══ EXTRACTED ENTRIES
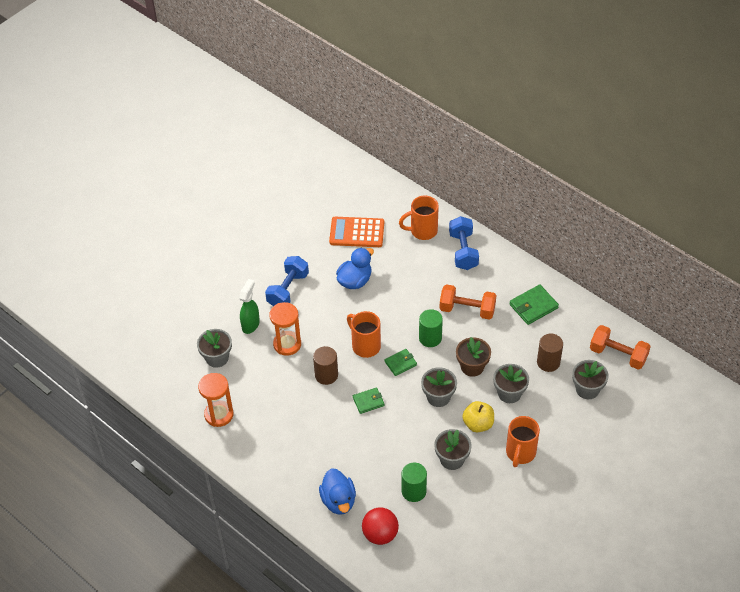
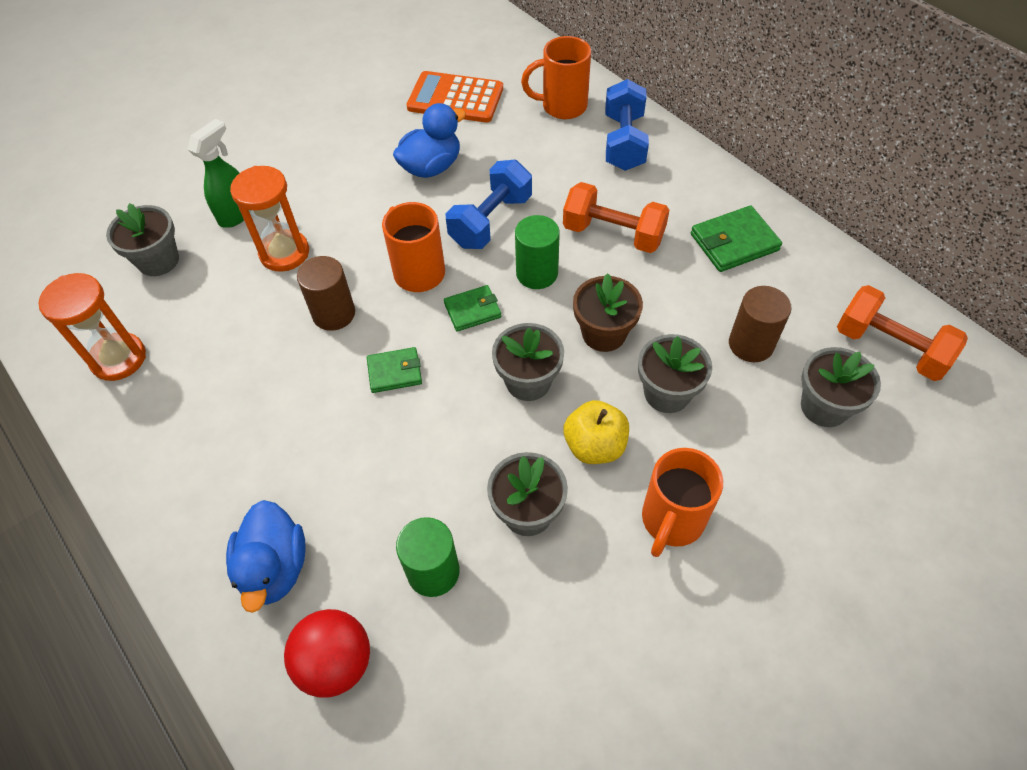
camera: 10 degrees right, 5 degrees up
(288, 290) = (317, 168): blue dumbbell -> blue dumbbell (491, 221)

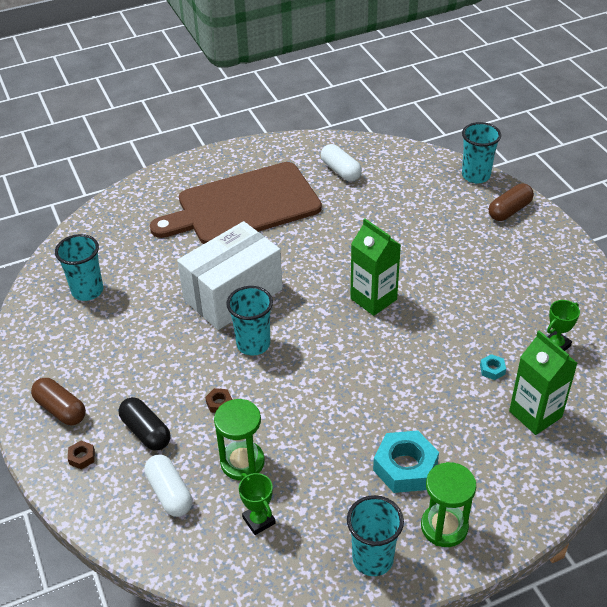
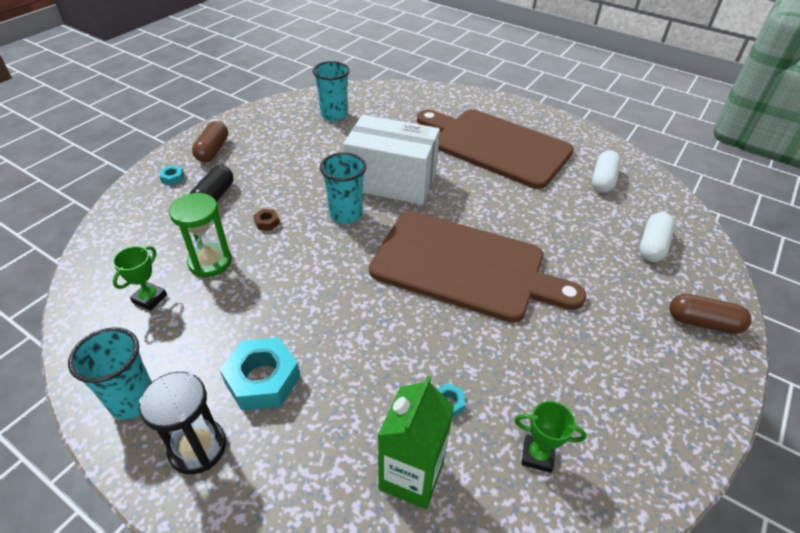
camera: 55 degrees right, 0 degrees up
(82, 457) = (172, 178): brown nut -> turquoise nut
(169, 493) = (157, 235): white capsule -> white capsule (652, 246)
(373, 299) = (464, 266): green carton -> brown cutting board
(444, 527) = (197, 447): green hourglass -> black hourglass
(476, 175) = (719, 273): turquoise cup -> none

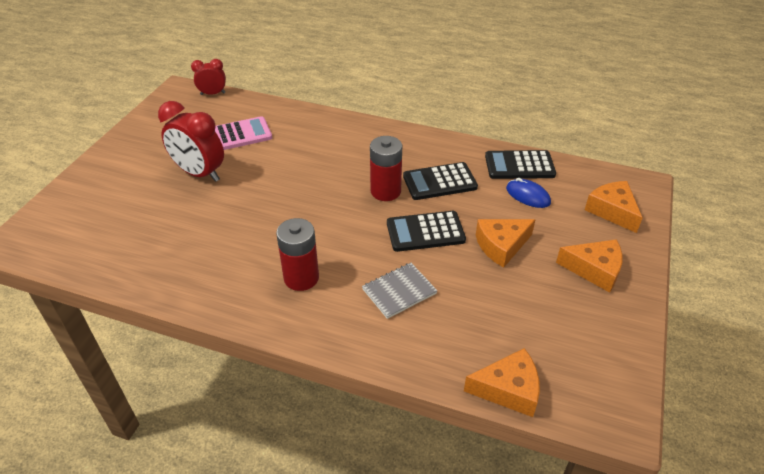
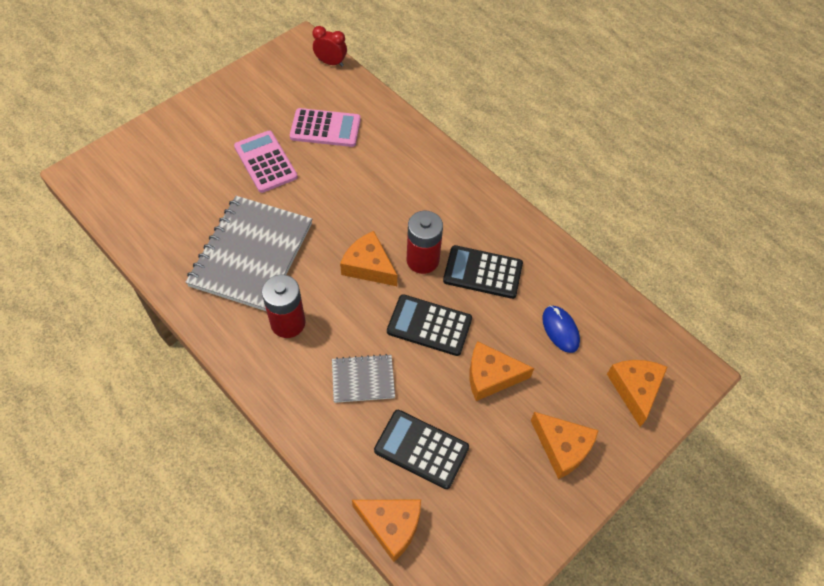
camera: 25 degrees right, 15 degrees up
(199, 173) = (265, 162): red clock -> pink calculator
(231, 241) = (251, 254): none -> grey notebook
(343, 211) = (368, 266): none -> orange cheese
(519, 165) = (579, 288): black calculator -> black calculator (421, 449)

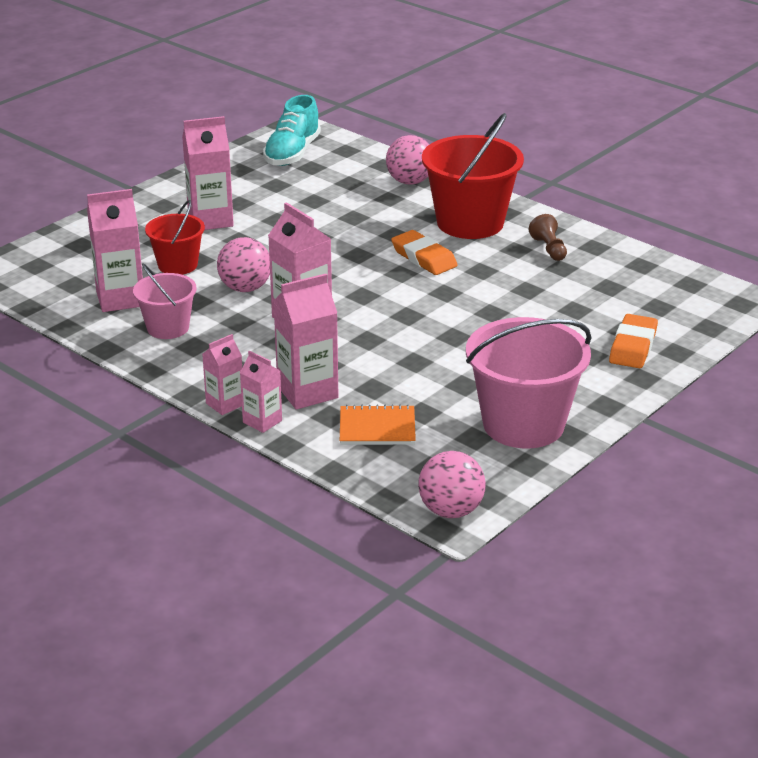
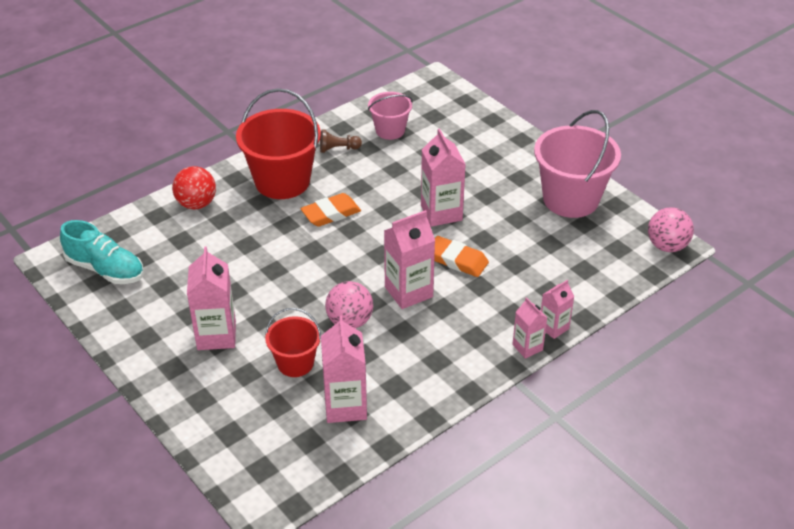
camera: 80 degrees left, 10 degrees up
(168, 328) = (404, 375): pink bucket -> pink bucket (390, 130)
(307, 392) = (516, 299): pink carton -> pink carton (441, 213)
(377, 428) = (568, 268): orange notebook -> none
(410, 181) = (196, 204): pink ball -> red ball
(633, 346) = (483, 136): orange eraser -> orange eraser (457, 260)

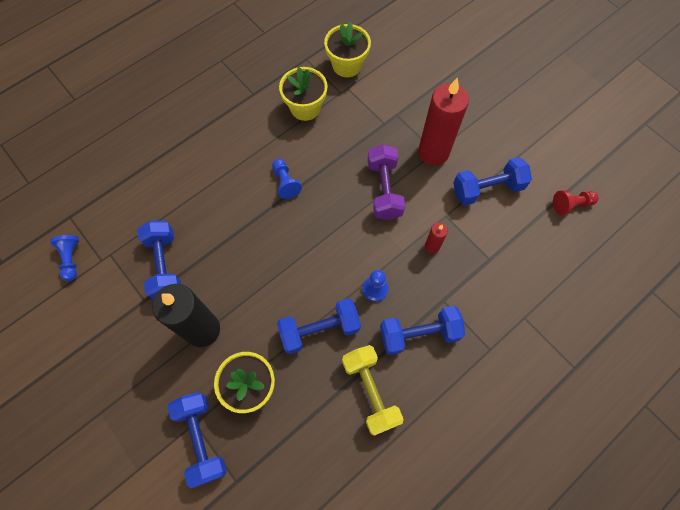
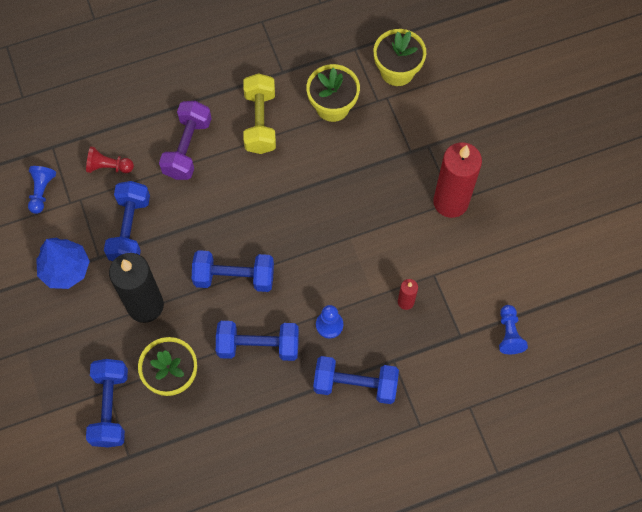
camera: 20 degrees right, 0 degrees up
(116, 322) = (65, 269): none -> blue tree
(285, 183) = (280, 183): blue pawn -> blue pawn (509, 334)
(370, 391) = (285, 422): yellow dumbbell -> yellow dumbbell (260, 122)
(384, 190) = (380, 225): purple dumbbell -> purple dumbbell (187, 148)
(487, 189) = (491, 261): blue dumbbell -> blue dumbbell (234, 277)
(571, 205) = (575, 309): red pawn -> red pawn (109, 167)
════
WHAT IS REQUIRED -> Every line that contains the string "calculator" should be copied from the entries.

YOUR SOLUTION ->
(199, 173) = (265, 162): red clock -> pink calculator
(519, 165) = (579, 288): black calculator -> black calculator (421, 449)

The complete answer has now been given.